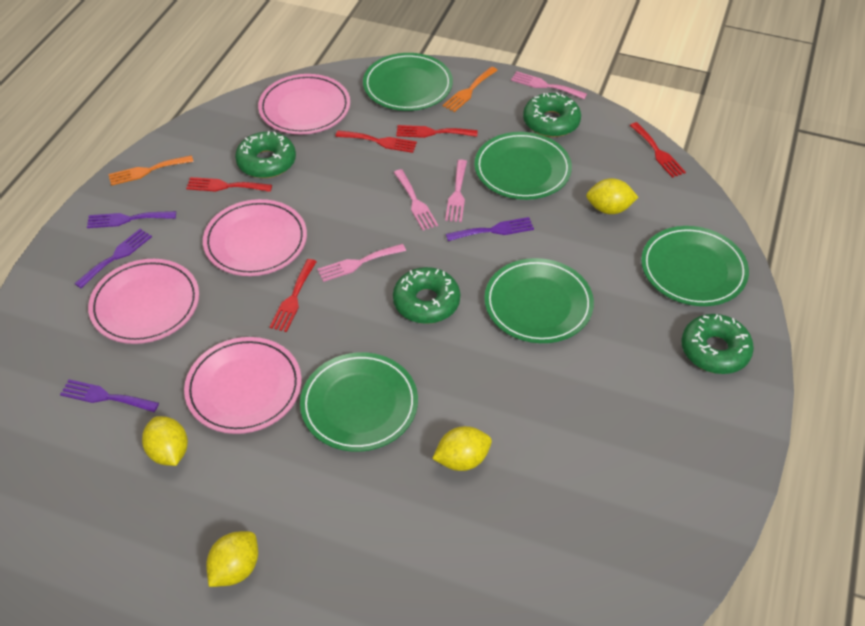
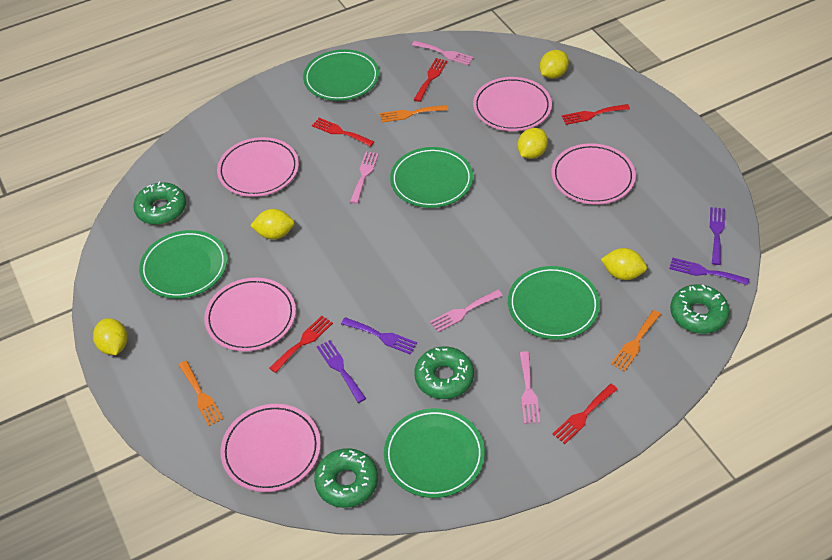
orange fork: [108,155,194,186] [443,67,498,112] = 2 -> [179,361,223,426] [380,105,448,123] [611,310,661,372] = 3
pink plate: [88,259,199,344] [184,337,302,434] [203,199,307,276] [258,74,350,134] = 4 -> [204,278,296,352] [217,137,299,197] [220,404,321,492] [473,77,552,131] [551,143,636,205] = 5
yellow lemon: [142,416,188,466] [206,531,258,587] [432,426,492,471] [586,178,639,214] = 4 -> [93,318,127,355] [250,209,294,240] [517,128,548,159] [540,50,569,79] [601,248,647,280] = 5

===

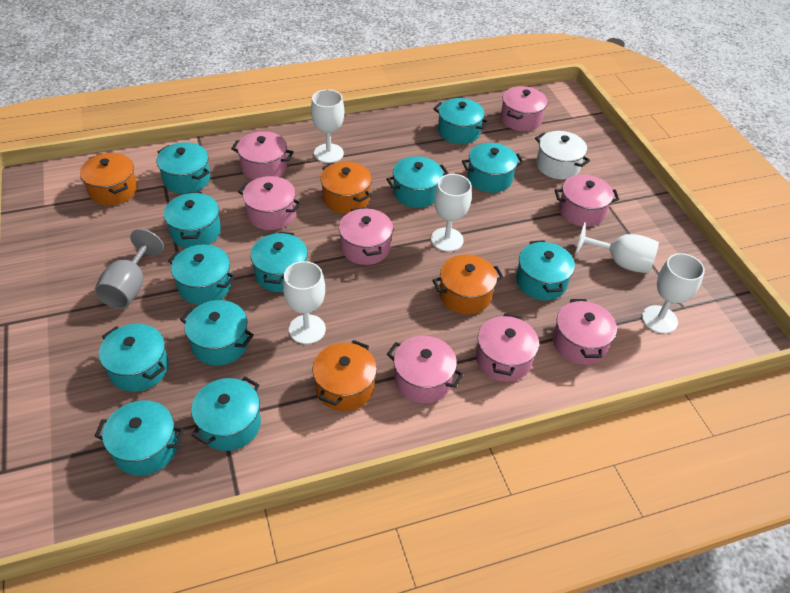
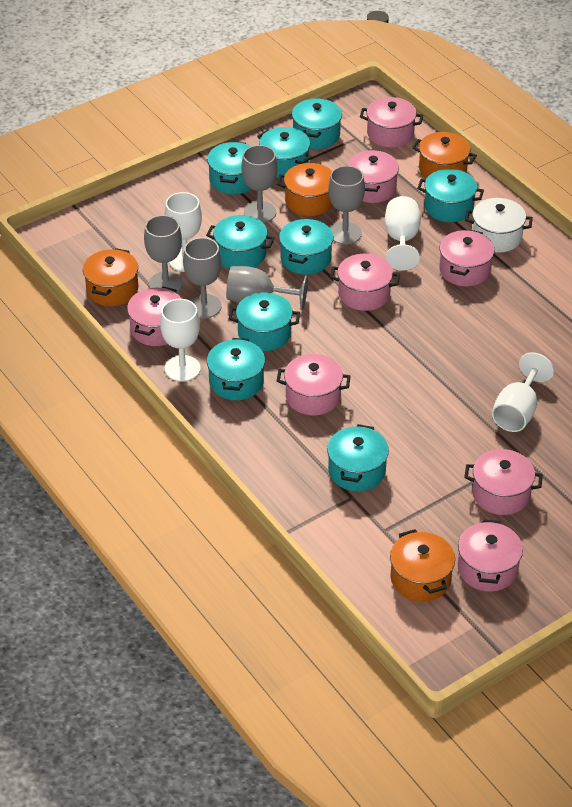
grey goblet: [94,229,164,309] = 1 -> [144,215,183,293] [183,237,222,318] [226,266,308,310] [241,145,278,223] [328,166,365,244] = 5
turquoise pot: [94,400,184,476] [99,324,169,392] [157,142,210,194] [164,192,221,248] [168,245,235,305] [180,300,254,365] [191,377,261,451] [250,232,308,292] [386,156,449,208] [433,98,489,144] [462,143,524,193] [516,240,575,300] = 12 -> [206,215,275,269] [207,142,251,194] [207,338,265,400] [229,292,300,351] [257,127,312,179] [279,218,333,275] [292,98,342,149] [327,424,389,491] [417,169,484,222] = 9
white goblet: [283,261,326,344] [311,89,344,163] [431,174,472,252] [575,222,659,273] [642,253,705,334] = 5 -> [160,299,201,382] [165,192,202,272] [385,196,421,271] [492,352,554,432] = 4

===

When a line in the records above contains the word "goblet", copy it.

grey goblet: [94,229,164,309] = 1 -> [144,215,183,293] [183,237,222,318] [226,266,308,310] [241,145,278,223] [328,166,365,244] = 5
white goblet: [283,261,326,344] [311,89,344,163] [431,174,472,252] [575,222,659,273] [642,253,705,334] = 5 -> [160,299,201,382] [165,192,202,272] [385,196,421,271] [492,352,554,432] = 4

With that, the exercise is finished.